** RECORDED INFORMATION **
*** Block opens ***

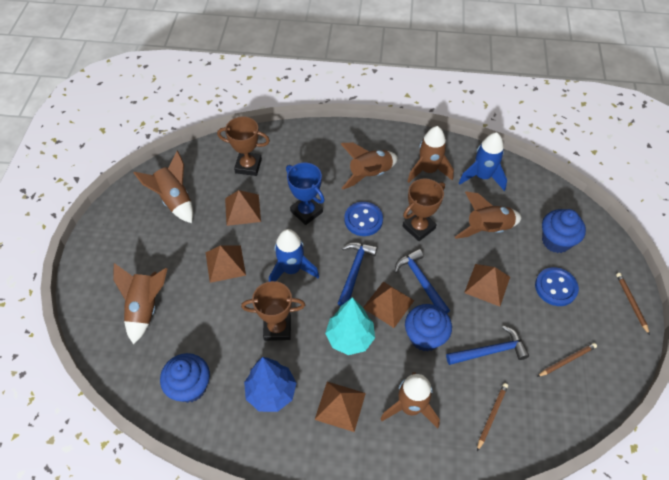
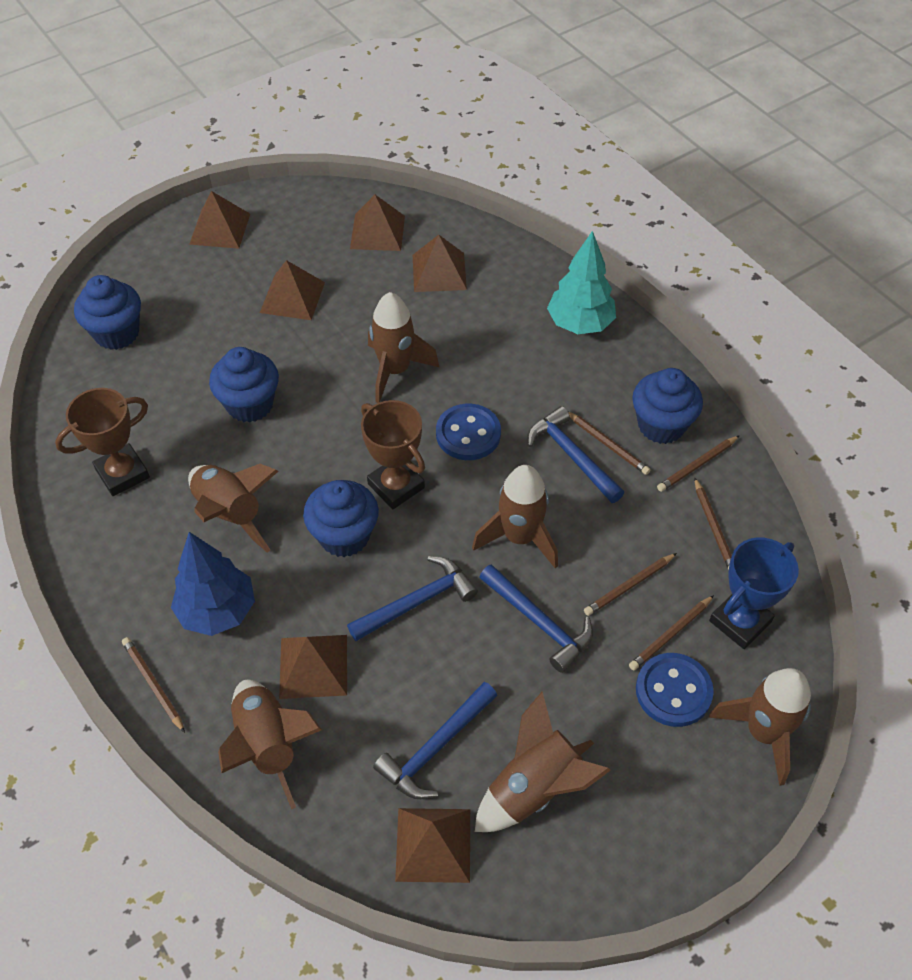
blue cupcake: 3 -> 4
blue hammer: 3 -> 4
blue rocket: 2 -> 0
brown pencil: 3 -> 6
brown pyramid: 5 -> 6
brown trophy: 3 -> 2

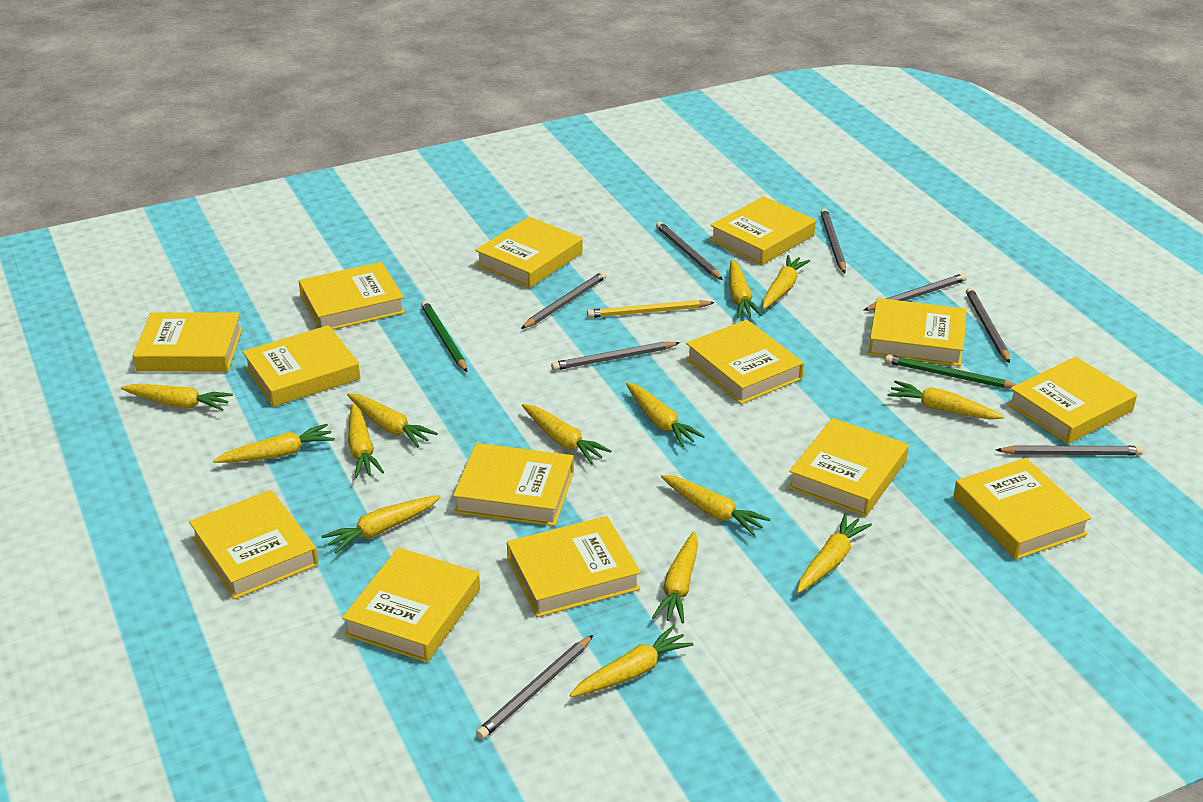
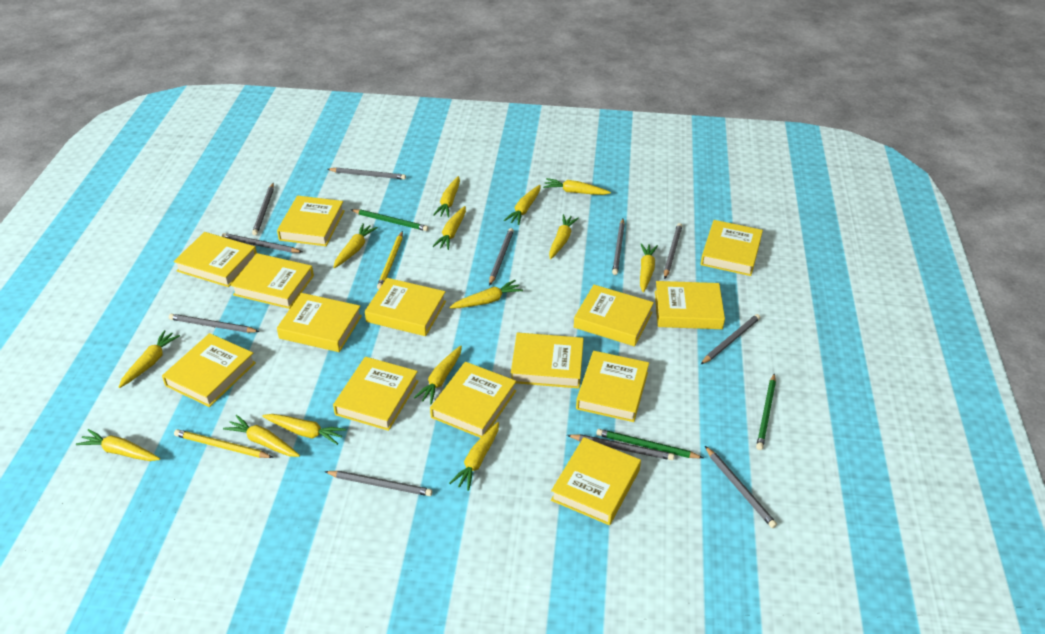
green pencil: 2 -> 3
grey pencil: 8 -> 11
yellow pencil: 1 -> 2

*** Block closes ***

** TASK GOAL **
Could you copy out every line in the listing where the word "pencil" appears?

** SOLVED PROBLEM **
brown pencil: 3 -> 6
green pencil: 2 -> 3
grey pencil: 8 -> 11
yellow pencil: 1 -> 2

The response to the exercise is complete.